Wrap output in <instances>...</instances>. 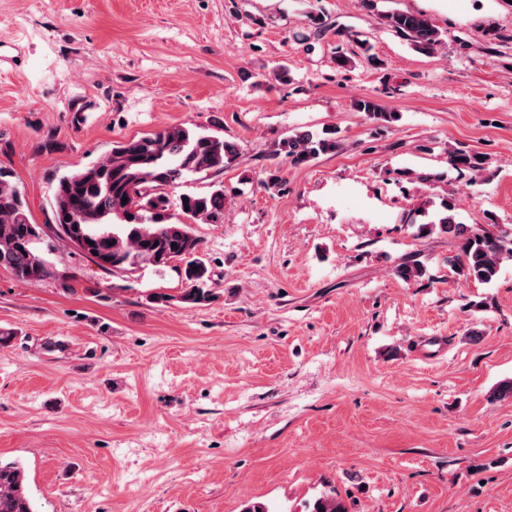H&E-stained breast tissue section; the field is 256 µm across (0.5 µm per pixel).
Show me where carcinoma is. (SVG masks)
Instances as JSON below:
<instances>
[{"mask_svg":"<svg viewBox=\"0 0 512 512\" xmlns=\"http://www.w3.org/2000/svg\"><path fill=\"white\" fill-rule=\"evenodd\" d=\"M384 22L419 52H434L444 43L441 32L423 15L395 10L384 15ZM354 107L376 122L398 120L397 113L369 98L357 100ZM341 148L337 131L325 128L298 131L281 139L275 154L292 166H301ZM238 155L236 143L183 125L117 141L97 161L57 177L52 209L55 238L82 249V254L112 276L145 268L159 270L181 260L185 262V288L177 295L160 293L152 299L158 304L175 301L186 308L207 306L217 294L211 288L208 267L199 257L202 244L192 225L224 223V184L215 183L203 194L175 198L165 188H175L191 175L222 173ZM448 160L457 167L483 170L474 154L452 150ZM454 209L450 202L438 221L417 225V236L437 233L458 241L453 265L467 277L489 283L501 263L512 259V235L462 224L456 221ZM43 240L13 173L0 168V268L30 285L53 275ZM395 273L410 282L421 278L425 268L407 259L395 267ZM0 512H37L25 469L17 461H0ZM305 512H346V508L333 493L308 503Z\"/></svg>","mask_w":512,"mask_h":512,"instance_id":"1","label":"carcinoma"}]
</instances>
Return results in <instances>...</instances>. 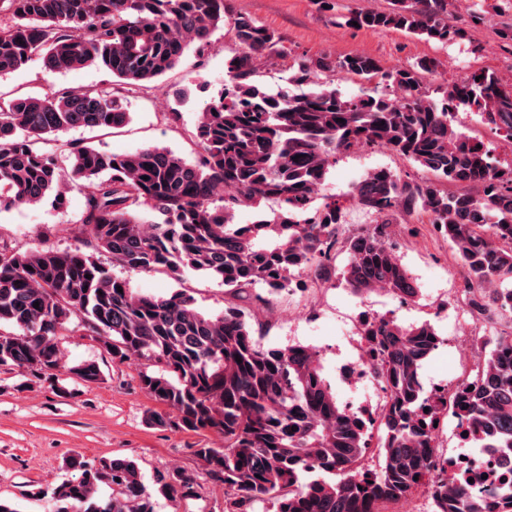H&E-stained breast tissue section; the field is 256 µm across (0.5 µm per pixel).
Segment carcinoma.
I'll use <instances>...</instances> for the list:
<instances>
[{
  "mask_svg": "<svg viewBox=\"0 0 512 512\" xmlns=\"http://www.w3.org/2000/svg\"><path fill=\"white\" fill-rule=\"evenodd\" d=\"M0 15L9 17L0 25V75L39 56L48 71L98 66L141 85L225 25L241 47L224 60V91L188 131L198 147L192 163L158 146L114 154L82 144L63 167L38 143L75 126L127 125L120 99L92 90L0 98V206L49 198L63 206L67 189L91 188L79 231L85 249L19 252L0 243V366L101 383L97 363H63L59 336L74 321L112 359L148 366L141 389L175 411L172 419L152 413L150 424L224 436L222 448L193 449L211 480L232 491L223 512H256L264 502L274 512H375L418 488L434 512H485L481 498L434 475L429 431L452 414L486 424V447L512 449V333L500 332L450 412L421 379L440 344L434 328L377 317L366 336L381 356L386 408L370 424L338 402L309 349L264 346L235 306L208 317L183 292L136 294L98 255L132 272L177 277L191 269L234 293L256 283L280 290L304 274L319 280L341 251L339 279L353 290L412 298V278L388 240L396 216L416 214L448 239L477 315L512 314V164L494 165L482 140L453 127L459 110L474 108L512 142V87L472 72L448 81L436 101L422 77L434 61L386 68L356 52L296 60L287 83L307 90L273 93L254 77L285 53L280 38L234 14L227 0H0ZM355 22L441 44L459 36L448 0H390L386 11L353 13L347 23ZM339 74L373 87L347 98L336 89ZM364 147L393 151L432 178L410 184L386 169L368 173L346 201L373 222L346 232L347 207L324 193L326 175L337 155ZM263 201L276 208L234 223L235 208ZM369 456L378 468L364 469ZM69 466L78 476L51 488L59 512H154L135 461ZM156 484L174 502L196 494L179 470L157 473ZM102 485L112 487L106 504L96 496Z\"/></svg>",
  "mask_w": 512,
  "mask_h": 512,
  "instance_id": "obj_1",
  "label": "carcinoma"
}]
</instances>
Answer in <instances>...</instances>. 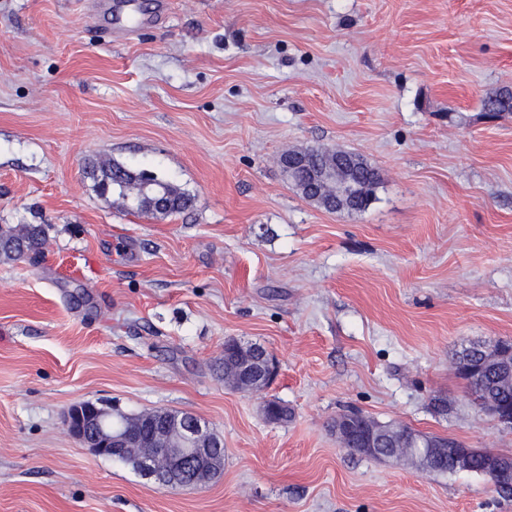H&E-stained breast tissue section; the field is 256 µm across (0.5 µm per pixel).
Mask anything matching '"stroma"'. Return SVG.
<instances>
[{
  "label": "stroma",
  "instance_id": "35a3bbf8",
  "mask_svg": "<svg viewBox=\"0 0 512 512\" xmlns=\"http://www.w3.org/2000/svg\"><path fill=\"white\" fill-rule=\"evenodd\" d=\"M90 3L0 0V224L47 227L0 262V512H512L334 430L355 407L512 457L455 366L512 342V115L484 109L512 89V0H134L146 25L112 36ZM307 148L374 167L369 206L305 199L280 160ZM93 159L194 204L130 211ZM230 338L276 358L265 391L225 384ZM82 401L196 415L222 475L173 490L95 455L64 421ZM155 180L156 184L150 188L153 189L154 192L167 194L171 201V206L166 211L159 212L164 214L162 216L181 213L192 206L193 198L189 194L182 192L179 188L169 182L159 181L156 178ZM368 420V417L363 414L360 410L351 408V411L340 414L336 417V436L342 443L343 447L352 453L366 455L374 452L375 448H358L354 443L350 442V423L364 425ZM345 423L343 426L342 424ZM340 425L342 427H340Z\"/></svg>",
  "mask_w": 512,
  "mask_h": 512
}]
</instances>
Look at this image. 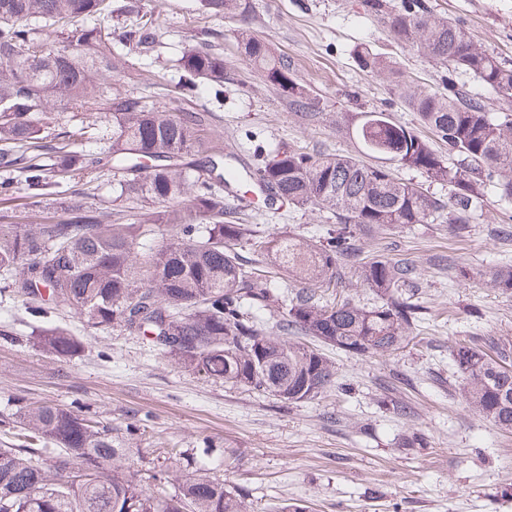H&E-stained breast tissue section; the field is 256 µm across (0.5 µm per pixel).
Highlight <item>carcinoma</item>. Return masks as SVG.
<instances>
[{"instance_id": "carcinoma-1", "label": "carcinoma", "mask_w": 512, "mask_h": 512, "mask_svg": "<svg viewBox=\"0 0 512 512\" xmlns=\"http://www.w3.org/2000/svg\"><path fill=\"white\" fill-rule=\"evenodd\" d=\"M216 15L247 22L250 0H203ZM394 39L448 65V91L407 94L419 122L460 158L455 169L413 128L383 112L344 117L342 130L360 155H312L281 143L252 175L226 162L223 142L210 131L206 109L175 108L188 101L195 80L222 95L224 55L212 49L216 34L177 59L185 80L172 90L112 91L103 74L133 78L136 63L125 42H142L135 0H0V196L41 191L70 182L83 170L110 167L124 174L116 199L130 205L118 223L87 205L73 189L53 208L60 216L40 224H0V288L23 298L31 316L64 306L98 328L118 327L140 336L180 367L288 403L321 397L336 386V366L322 351L385 355L412 339L421 307L408 289L406 262L363 255L361 236L376 230L448 221L458 237L469 233L471 213L492 193L512 201V110L489 111L454 79L469 75L512 105V61L495 56L460 26L435 13L426 0H364ZM120 12L119 37L99 23ZM67 34L59 49L48 33ZM237 45L260 77L278 87L309 116L316 106L288 56L242 27ZM358 67L400 77L392 61L369 49L356 51ZM83 114L90 151L55 146L45 135L44 114L56 109ZM112 113V135L100 131L92 112ZM419 171L427 182L448 186V200L422 183L399 179L394 167ZM238 196L262 188L294 208L319 207L336 223L313 239L295 233L270 237L251 224L226 219L224 189ZM162 209L143 210L144 202ZM165 232L149 238V225ZM250 245L269 269L305 284L279 303L272 281L244 270L239 249ZM373 293L359 304L332 290L346 270ZM492 287L512 292V265L494 268ZM277 310L269 323L263 310ZM34 344L58 358L82 343L52 326L32 329ZM458 391L485 420L512 431V349L493 336L452 349ZM1 422L20 428L23 440L0 448V512H251L241 489L205 473L173 479L185 452L167 451L154 465L134 433L112 435L87 407L30 402ZM149 464L143 477L130 458ZM177 482L170 494L166 486Z\"/></svg>"}]
</instances>
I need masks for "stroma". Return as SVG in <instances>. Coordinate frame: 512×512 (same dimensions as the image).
I'll use <instances>...</instances> for the list:
<instances>
[{"instance_id":"stroma-1","label":"stroma","mask_w":512,"mask_h":512,"mask_svg":"<svg viewBox=\"0 0 512 512\" xmlns=\"http://www.w3.org/2000/svg\"><path fill=\"white\" fill-rule=\"evenodd\" d=\"M149 41H131L142 64L138 83L177 82L175 59L201 30L215 33L224 55V94L200 85L195 100L214 112L236 169L256 170L267 153L288 142L312 154H358L337 129L346 113L377 111L419 128L393 80L360 70L358 47L392 57L412 86L440 91L447 68L398 44L363 0H252L249 27L293 62L318 107L302 119L282 92L265 83L237 49L240 22L205 11L201 0H139ZM485 50L512 60V0H428ZM88 205L114 220L111 172L84 171ZM236 223L267 234L319 235L329 214L319 208L254 204ZM366 254L407 261L410 287L426 314L414 340L390 355L361 356L327 348L337 386L320 398L288 404L240 388L213 384L185 371L145 339L117 328H92L74 310L50 313L48 325L83 345L59 359L33 346L35 319L21 297H0V413L31 401L86 406L117 433L136 431L150 457L166 448L200 458L205 439L215 450L212 477L247 489L254 512L299 503L306 512H512V432L479 416L457 392L450 351L460 342L496 336L512 343V293L489 284V272L512 264V202L485 196L470 232L456 237L433 221L379 230L362 240ZM423 446L405 448L404 436Z\"/></svg>"}]
</instances>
..........
Exercise goal: Out of the records, collect only those lines that contain the string "masks".

Answer:
Show me where carcinoma is. (SVG masks)
Highlight <item>carcinoma</item>. Return masks as SVG.
I need masks for "stroma". Return as SVG in <instances>. Coordinate frame: 512×512 (same dimensions as the image).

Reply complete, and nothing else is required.